(Before and after coordinates)
:::::

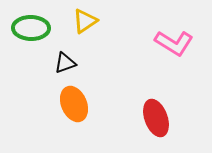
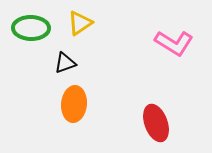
yellow triangle: moved 5 px left, 2 px down
orange ellipse: rotated 28 degrees clockwise
red ellipse: moved 5 px down
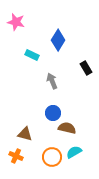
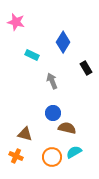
blue diamond: moved 5 px right, 2 px down
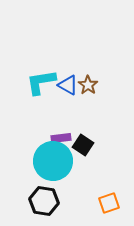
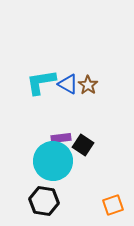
blue triangle: moved 1 px up
orange square: moved 4 px right, 2 px down
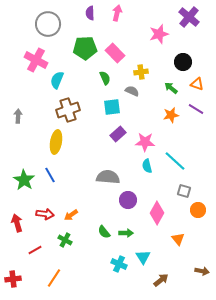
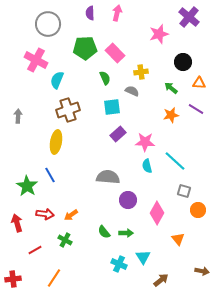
orange triangle at (197, 84): moved 2 px right, 1 px up; rotated 16 degrees counterclockwise
green star at (24, 180): moved 3 px right, 6 px down
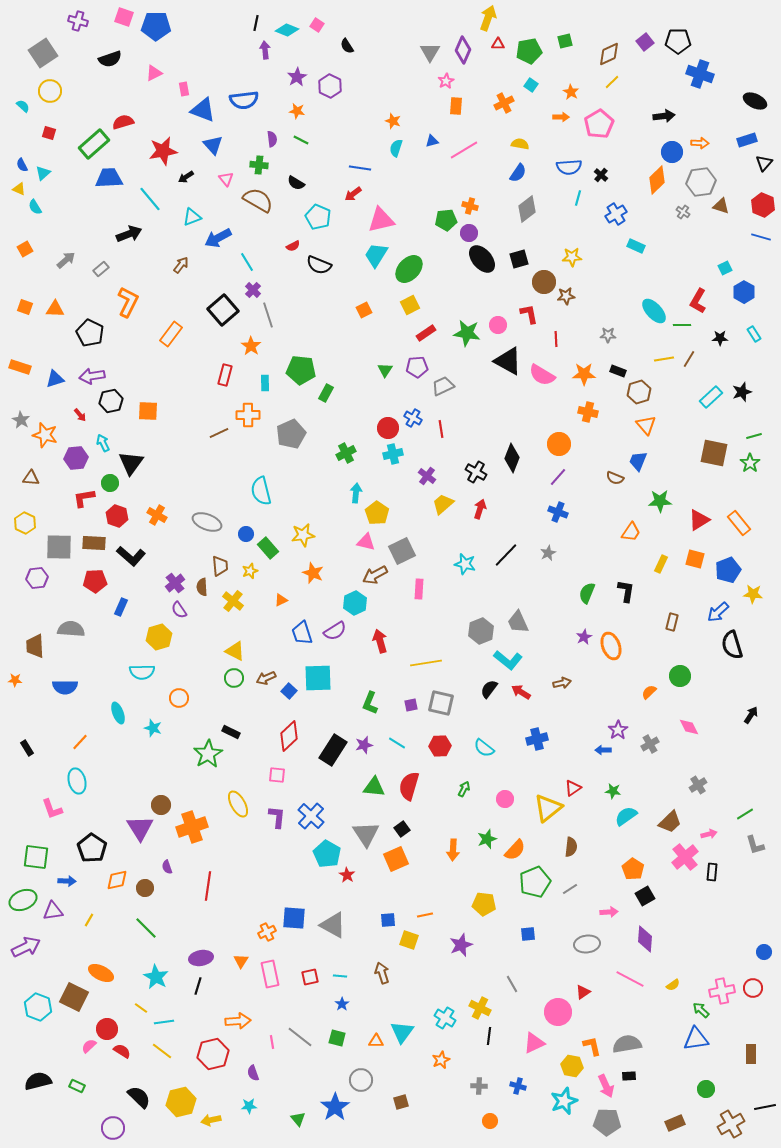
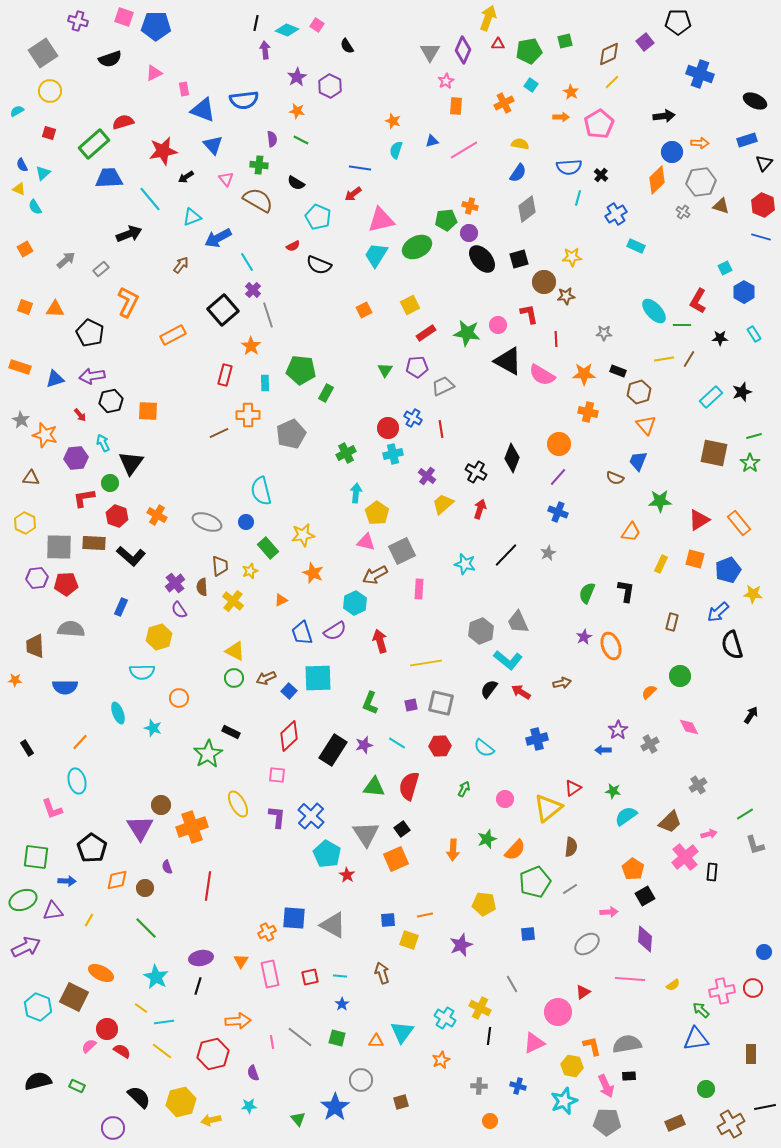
black pentagon at (678, 41): moved 19 px up
cyan semicircle at (23, 106): moved 6 px left, 5 px down; rotated 72 degrees counterclockwise
cyan semicircle at (396, 148): moved 2 px down
green ellipse at (409, 269): moved 8 px right, 22 px up; rotated 20 degrees clockwise
orange rectangle at (171, 334): moved 2 px right, 1 px down; rotated 25 degrees clockwise
gray star at (608, 335): moved 4 px left, 2 px up
blue circle at (246, 534): moved 12 px up
red pentagon at (95, 581): moved 29 px left, 3 px down
gray ellipse at (587, 944): rotated 30 degrees counterclockwise
pink line at (630, 979): rotated 24 degrees counterclockwise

:::::

Work task: For every line in the data above that has the string "down", return that line.

Task response:
yellow triangle: moved 5 px left, 2 px down
red ellipse: moved 5 px down
blue diamond: moved 5 px right, 2 px down
orange square: moved 4 px right, 2 px down
green star at (24, 180): moved 3 px right, 6 px down
cyan semicircle at (23, 106): moved 6 px left, 5 px down; rotated 72 degrees counterclockwise
cyan semicircle at (396, 148): moved 2 px down
orange rectangle at (171, 334): moved 2 px right, 1 px down; rotated 25 degrees clockwise
red pentagon at (95, 581): moved 29 px left, 3 px down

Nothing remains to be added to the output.